=== What the exercise asks ===
The reply should consist of every entry, repeated exactly.

=== Provided information ===

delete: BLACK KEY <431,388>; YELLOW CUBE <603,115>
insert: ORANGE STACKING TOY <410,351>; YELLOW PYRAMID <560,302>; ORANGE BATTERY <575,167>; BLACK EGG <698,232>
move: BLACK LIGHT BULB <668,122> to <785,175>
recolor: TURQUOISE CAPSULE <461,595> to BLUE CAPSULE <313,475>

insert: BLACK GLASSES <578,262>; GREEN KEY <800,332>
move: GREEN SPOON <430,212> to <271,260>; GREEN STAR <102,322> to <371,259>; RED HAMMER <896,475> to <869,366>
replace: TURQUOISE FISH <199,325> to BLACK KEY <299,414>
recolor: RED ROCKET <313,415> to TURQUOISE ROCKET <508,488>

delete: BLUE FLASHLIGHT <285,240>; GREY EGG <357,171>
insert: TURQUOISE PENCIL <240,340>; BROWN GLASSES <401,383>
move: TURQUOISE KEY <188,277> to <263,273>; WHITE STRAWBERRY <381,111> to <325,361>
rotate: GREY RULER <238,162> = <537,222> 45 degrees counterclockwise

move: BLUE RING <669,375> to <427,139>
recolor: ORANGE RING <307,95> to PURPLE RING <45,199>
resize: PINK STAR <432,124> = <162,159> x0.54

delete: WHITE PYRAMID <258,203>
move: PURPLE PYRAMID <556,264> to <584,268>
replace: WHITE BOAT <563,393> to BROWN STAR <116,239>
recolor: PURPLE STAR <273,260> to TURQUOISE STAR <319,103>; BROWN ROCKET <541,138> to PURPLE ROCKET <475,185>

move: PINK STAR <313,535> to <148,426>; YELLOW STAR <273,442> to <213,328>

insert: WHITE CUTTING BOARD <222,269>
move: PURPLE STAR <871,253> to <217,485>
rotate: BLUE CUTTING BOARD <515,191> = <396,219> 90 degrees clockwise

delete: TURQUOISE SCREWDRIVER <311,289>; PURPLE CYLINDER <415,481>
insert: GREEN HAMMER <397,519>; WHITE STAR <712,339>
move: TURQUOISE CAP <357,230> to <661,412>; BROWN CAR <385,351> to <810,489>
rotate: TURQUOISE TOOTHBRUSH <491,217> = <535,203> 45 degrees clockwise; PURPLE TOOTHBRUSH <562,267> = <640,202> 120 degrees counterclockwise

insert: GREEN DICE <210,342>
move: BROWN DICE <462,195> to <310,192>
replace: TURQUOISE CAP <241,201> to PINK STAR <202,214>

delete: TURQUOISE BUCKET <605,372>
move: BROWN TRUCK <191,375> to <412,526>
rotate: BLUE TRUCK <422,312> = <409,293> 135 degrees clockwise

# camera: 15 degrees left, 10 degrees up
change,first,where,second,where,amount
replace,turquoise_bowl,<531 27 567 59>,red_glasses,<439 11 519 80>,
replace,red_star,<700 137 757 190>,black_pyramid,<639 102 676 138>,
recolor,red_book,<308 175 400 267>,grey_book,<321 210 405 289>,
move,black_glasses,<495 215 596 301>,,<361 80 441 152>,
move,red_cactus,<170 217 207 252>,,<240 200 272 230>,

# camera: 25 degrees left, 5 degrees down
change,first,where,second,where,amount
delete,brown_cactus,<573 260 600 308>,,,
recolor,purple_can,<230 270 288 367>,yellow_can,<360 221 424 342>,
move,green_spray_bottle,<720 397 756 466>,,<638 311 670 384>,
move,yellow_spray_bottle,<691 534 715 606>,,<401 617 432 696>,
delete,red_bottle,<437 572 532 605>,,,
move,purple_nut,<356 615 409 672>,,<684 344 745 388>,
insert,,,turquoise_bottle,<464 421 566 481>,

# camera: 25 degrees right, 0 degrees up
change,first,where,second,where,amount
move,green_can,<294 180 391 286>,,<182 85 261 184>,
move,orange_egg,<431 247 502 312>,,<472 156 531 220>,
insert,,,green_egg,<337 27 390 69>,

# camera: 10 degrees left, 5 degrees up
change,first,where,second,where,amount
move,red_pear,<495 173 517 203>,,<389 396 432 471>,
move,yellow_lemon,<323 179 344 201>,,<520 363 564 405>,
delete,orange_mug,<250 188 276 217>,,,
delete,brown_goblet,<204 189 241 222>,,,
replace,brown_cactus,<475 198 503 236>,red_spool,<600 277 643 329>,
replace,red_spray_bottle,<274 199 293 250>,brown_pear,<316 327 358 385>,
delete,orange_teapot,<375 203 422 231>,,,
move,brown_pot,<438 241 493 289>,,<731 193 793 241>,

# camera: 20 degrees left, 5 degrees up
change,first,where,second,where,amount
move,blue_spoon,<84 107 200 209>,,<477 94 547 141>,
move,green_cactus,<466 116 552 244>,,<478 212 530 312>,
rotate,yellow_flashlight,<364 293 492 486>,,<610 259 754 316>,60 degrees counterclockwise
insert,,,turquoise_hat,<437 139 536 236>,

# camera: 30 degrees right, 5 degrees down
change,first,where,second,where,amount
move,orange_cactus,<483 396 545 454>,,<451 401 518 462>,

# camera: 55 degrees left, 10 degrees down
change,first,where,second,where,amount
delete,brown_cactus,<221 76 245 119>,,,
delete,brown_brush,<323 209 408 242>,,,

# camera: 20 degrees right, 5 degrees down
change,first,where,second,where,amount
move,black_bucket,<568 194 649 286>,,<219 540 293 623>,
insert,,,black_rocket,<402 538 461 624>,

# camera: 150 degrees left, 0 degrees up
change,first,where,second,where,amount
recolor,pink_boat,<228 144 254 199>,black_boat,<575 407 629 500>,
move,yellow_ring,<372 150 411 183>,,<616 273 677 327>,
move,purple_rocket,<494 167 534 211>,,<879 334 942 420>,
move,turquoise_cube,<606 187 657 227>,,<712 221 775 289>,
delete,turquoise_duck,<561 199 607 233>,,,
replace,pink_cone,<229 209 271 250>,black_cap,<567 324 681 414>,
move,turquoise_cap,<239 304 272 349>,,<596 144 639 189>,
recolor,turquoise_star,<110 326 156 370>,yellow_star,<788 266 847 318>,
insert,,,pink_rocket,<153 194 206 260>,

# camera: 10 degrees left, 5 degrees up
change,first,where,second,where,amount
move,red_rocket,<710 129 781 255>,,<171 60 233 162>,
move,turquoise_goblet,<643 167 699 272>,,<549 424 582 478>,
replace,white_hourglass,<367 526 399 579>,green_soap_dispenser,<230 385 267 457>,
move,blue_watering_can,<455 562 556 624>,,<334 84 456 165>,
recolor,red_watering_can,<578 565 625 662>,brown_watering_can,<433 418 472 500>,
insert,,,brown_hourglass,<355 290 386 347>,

=== Exercise output ===
delete: BLACK KEY <431,388>; YELLOW CUBE <603,115>
insert: ORANGE STACKING TOY <410,351>; YELLOW PYRAMID <560,302>; ORANGE BATTERY <575,167>; BLACK EGG <698,232>
move: BLACK LIGHT BULB <668,122> to <785,175>
recolor: TURQUOISE CAPSULE <461,595> to BLUE CAPSULE <313,475>

insert: BLACK GLASSES <578,262>; GREEN KEY <800,332>
move: GREEN SPOON <430,212> to <271,260>; GREEN STAR <102,322> to <371,259>; RED HAMMER <896,475> to <869,366>
replace: TURQUOISE FISH <199,325> to BLACK KEY <299,414>
recolor: RED ROCKET <313,415> to TURQUOISE ROCKET <508,488>

delete: BLUE FLASHLIGHT <285,240>; GREY EGG <357,171>
insert: TURQUOISE PENCIL <240,340>; BROWN GLASSES <401,383>
move: TURQUOISE KEY <188,277> to <263,273>; WHITE STRAWBERRY <381,111> to <325,361>
rotate: GREY RULER <238,162> = <537,222> 45 degrees counterclockwise

move: BLUE RING <669,375> to <427,139>
recolor: ORANGE RING <307,95> to PURPLE RING <45,199>
resize: PINK STAR <432,124> = <162,159> x0.54

delete: WHITE PYRAMID <258,203>
move: PURPLE PYRAMID <556,264> to <584,268>
replace: WHITE BOAT <563,393> to BROWN STAR <116,239>
recolor: PURPLE STAR <273,260> to TURQUOISE STAR <319,103>; BROWN ROCKET <541,138> to PURPLE ROCKET <475,185>

move: PINK STAR <313,535> to <148,426>; YELLOW STAR <273,442> to <213,328>

insert: WHITE CUTTING BOARD <222,269>
move: PURPLE STAR <871,253> to <217,485>
rotate: BLUE CUTTING BOARD <515,191> = <396,219> 90 degrees clockwise

delete: TURQUOISE SCREWDRIVER <311,289>; PURPLE CYLINDER <415,481>
insert: GREEN HAMMER <397,519>; WHITE STAR <712,339>
move: TURQUOISE CAP <357,230> to <661,412>; BROWN CAR <385,351> to <810,489>
rotate: TURQUOISE TOOTHBRUSH <491,217> = <535,203> 45 degrees clockwise; PURPLE TOOTHBRUSH <562,267> = <640,202> 120 degrees counterclockwise

insert: GREEN DICE <210,342>
move: BROWN DICE <462,195> to <310,192>
replace: TURQUOISE CAP <241,201> to PINK STAR <202,214>

delete: TURQUOISE BUCKET <605,372>
move: BROWN TRUCK <191,375> to <412,526>
rotate: BLUE TRUCK <422,312> = <409,293> 135 degrees clockwise

# camera: 15 degrees left, 10 degrees up
change,first,where,second,where,amount
replace,turquoise_bowl,<531 27 567 59>,red_glasses,<439 11 519 80>,
replace,red_star,<700 137 757 190>,black_pyramid,<639 102 676 138>,
recolor,red_book,<308 175 400 267>,grey_book,<321 210 405 289>,
move,black_glasses,<495 215 596 301>,,<361 80 441 152>,
move,red_cactus,<170 217 207 252>,,<240 200 272 230>,

# camera: 25 degrees left, 5 degrees down
change,first,where,second,where,amount
delete,brown_cactus,<573 260 600 308>,,,
recolor,purple_can,<230 270 288 367>,yellow_can,<360 221 424 342>,
move,green_spray_bottle,<720 397 756 466>,,<638 311 670 384>,
move,yellow_spray_bottle,<691 534 715 606>,,<401 617 432 696>,
delete,red_bottle,<437 572 532 605>,,,
move,purple_nut,<356 615 409 672>,,<684 344 745 388>,
insert,,,turquoise_bottle,<464 421 566 481>,

# camera: 25 degrees right, 0 degrees up
change,first,where,second,where,amount
move,green_can,<294 180 391 286>,,<182 85 261 184>,
move,orange_egg,<431 247 502 312>,,<472 156 531 220>,
insert,,,green_egg,<337 27 390 69>,

# camera: 10 degrees left, 5 degrees up
change,first,where,second,where,amount
move,red_pear,<495 173 517 203>,,<389 396 432 471>,
move,yellow_lemon,<323 179 344 201>,,<520 363 564 405>,
delete,orange_mug,<250 188 276 217>,,,
delete,brown_goblet,<204 189 241 222>,,,
replace,brown_cactus,<475 198 503 236>,red_spool,<600 277 643 329>,
replace,red_spray_bottle,<274 199 293 250>,brown_pear,<316 327 358 385>,
delete,orange_teapot,<375 203 422 231>,,,
move,brown_pot,<438 241 493 289>,,<731 193 793 241>,

# camera: 20 degrees left, 5 degrees up
change,first,where,second,where,amount
move,blue_spoon,<84 107 200 209>,,<477 94 547 141>,
move,green_cactus,<466 116 552 244>,,<478 212 530 312>,
rotate,yellow_flashlight,<364 293 492 486>,,<610 259 754 316>,60 degrees counterclockwise
insert,,,turquoise_hat,<437 139 536 236>,

# camera: 30 degrees right, 5 degrees down
change,first,where,second,where,amount
move,orange_cactus,<483 396 545 454>,,<451 401 518 462>,

# camera: 55 degrees left, 10 degrees down
change,first,where,second,where,amount
delete,brown_cactus,<221 76 245 119>,,,
delete,brown_brush,<323 209 408 242>,,,

# camera: 20 degrees right, 5 degrees down
change,first,where,second,where,amount
move,black_bucket,<568 194 649 286>,,<219 540 293 623>,
insert,,,black_rocket,<402 538 461 624>,

# camera: 150 degrees left, 0 degrees up
change,first,where,second,where,amount
recolor,pink_boat,<228 144 254 199>,black_boat,<575 407 629 500>,
move,yellow_ring,<372 150 411 183>,,<616 273 677 327>,
move,purple_rocket,<494 167 534 211>,,<879 334 942 420>,
move,turquoise_cube,<606 187 657 227>,,<712 221 775 289>,
delete,turquoise_duck,<561 199 607 233>,,,
replace,pink_cone,<229 209 271 250>,black_cap,<567 324 681 414>,
move,turquoise_cap,<239 304 272 349>,,<596 144 639 189>,
recolor,turquoise_star,<110 326 156 370>,yellow_star,<788 266 847 318>,
insert,,,pink_rocket,<153 194 206 260>,

# camera: 10 degrees left, 5 degrees up
change,first,where,second,where,amount
move,red_rocket,<710 129 781 255>,,<171 60 233 162>,
move,turquoise_goblet,<643 167 699 272>,,<549 424 582 478>,
replace,white_hourglass,<367 526 399 579>,green_soap_dispenser,<230 385 267 457>,
move,blue_watering_can,<455 562 556 624>,,<334 84 456 165>,
recolor,red_watering_can,<578 565 625 662>,brown_watering_can,<433 418 472 500>,
insert,,,brown_hourglass,<355 290 386 347>,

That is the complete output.